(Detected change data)
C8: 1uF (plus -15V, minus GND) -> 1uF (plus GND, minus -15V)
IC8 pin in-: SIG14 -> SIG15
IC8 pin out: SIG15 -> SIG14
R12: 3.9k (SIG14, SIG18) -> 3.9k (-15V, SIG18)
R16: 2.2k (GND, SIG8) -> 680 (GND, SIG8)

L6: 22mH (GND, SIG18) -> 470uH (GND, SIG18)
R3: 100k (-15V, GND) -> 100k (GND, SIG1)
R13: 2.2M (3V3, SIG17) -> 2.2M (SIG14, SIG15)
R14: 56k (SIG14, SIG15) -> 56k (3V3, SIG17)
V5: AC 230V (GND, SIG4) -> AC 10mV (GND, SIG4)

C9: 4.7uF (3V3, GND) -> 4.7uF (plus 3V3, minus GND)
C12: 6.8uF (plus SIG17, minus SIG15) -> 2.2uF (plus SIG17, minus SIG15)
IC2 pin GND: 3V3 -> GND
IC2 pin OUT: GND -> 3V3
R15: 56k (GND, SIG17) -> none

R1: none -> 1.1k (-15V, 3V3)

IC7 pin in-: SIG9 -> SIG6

What to do
Among the lines above, which hold the word "minus"? Report each one.

Solution
C8: 1uF (plus -15V, minus GND) -> 1uF (plus GND, minus -15V)
C9: 4.7uF (3V3, GND) -> 4.7uF (plus 3V3, minus GND)
C12: 6.8uF (plus SIG17, minus SIG15) -> 2.2uF (plus SIG17, minus SIG15)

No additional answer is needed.